─── RAW RECORDS

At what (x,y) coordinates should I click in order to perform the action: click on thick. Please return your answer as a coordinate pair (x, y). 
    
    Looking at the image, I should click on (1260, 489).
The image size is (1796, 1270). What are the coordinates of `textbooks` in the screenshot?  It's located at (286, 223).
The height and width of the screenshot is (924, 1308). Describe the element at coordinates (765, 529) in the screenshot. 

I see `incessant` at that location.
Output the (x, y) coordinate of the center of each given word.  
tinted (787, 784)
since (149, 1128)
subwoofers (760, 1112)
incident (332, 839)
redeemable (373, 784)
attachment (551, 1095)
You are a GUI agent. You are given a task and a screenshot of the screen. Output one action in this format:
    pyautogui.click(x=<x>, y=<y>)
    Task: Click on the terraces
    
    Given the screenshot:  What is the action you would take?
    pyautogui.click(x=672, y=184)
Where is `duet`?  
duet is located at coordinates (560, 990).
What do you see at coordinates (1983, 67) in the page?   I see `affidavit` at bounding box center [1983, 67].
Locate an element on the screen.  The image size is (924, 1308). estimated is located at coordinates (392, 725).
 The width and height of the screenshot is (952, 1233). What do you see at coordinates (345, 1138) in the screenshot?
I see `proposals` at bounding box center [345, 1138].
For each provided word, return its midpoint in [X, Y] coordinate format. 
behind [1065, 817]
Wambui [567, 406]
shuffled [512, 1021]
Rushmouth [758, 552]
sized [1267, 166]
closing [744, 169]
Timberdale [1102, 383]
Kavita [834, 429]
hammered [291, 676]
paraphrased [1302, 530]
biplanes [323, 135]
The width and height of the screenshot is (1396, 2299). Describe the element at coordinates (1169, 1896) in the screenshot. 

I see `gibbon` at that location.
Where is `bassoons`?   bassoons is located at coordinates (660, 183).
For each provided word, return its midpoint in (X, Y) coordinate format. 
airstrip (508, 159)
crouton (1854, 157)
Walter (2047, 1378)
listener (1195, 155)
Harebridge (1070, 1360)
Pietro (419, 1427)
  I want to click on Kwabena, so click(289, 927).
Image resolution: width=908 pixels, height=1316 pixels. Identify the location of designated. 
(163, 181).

──────

■ TASK PROMPT:
Can you copy all of the data above word for word, leaving every line unchanged?

■ EXERCISE ANSWER:
At what (x,y) coordinates should I click in order to perform the action: click on thick. Please return your answer as a coordinate pair (x, y). 
    
    Looking at the image, I should click on (1260, 489).
The image size is (1796, 1270). What are the coordinates of `textbooks` in the screenshot?  It's located at (286, 223).
The height and width of the screenshot is (924, 1308). Describe the element at coordinates (765, 529) in the screenshot. 

I see `incessant` at that location.
Output the (x, y) coordinate of the center of each given word.  
tinted (787, 784)
since (149, 1128)
subwoofers (760, 1112)
incident (332, 839)
redeemable (373, 784)
attachment (551, 1095)
You are a GUI agent. You are given a task and a screenshot of the screen. Output one action in this format:
    pyautogui.click(x=<x>, y=<y>)
    Task: Click on the terraces
    
    Given the screenshot:  What is the action you would take?
    pyautogui.click(x=672, y=184)
Where is `duet`?  
duet is located at coordinates (560, 990).
What do you see at coordinates (1983, 67) in the page?   I see `affidavit` at bounding box center [1983, 67].
Locate an element on the screen.  The image size is (924, 1308). estimated is located at coordinates (392, 725).
 The width and height of the screenshot is (952, 1233). What do you see at coordinates (345, 1138) in the screenshot?
I see `proposals` at bounding box center [345, 1138].
For each provided word, return its midpoint in [X, Y] coordinate format. 
behind [1065, 817]
Wambui [567, 406]
shuffled [512, 1021]
Rushmouth [758, 552]
sized [1267, 166]
closing [744, 169]
Timberdale [1102, 383]
Kavita [834, 429]
hammered [291, 676]
paraphrased [1302, 530]
biplanes [323, 135]
The width and height of the screenshot is (1396, 2299). Describe the element at coordinates (1169, 1896) in the screenshot. 

I see `gibbon` at that location.
Where is `bassoons`?   bassoons is located at coordinates (660, 183).
For each provided word, return its midpoint in (X, Y) coordinate format. 
airstrip (508, 159)
crouton (1854, 157)
Walter (2047, 1378)
listener (1195, 155)
Harebridge (1070, 1360)
Pietro (419, 1427)
  I want to click on Kwabena, so click(289, 927).
Image resolution: width=908 pixels, height=1316 pixels. Identify the location of designated. 
(163, 181).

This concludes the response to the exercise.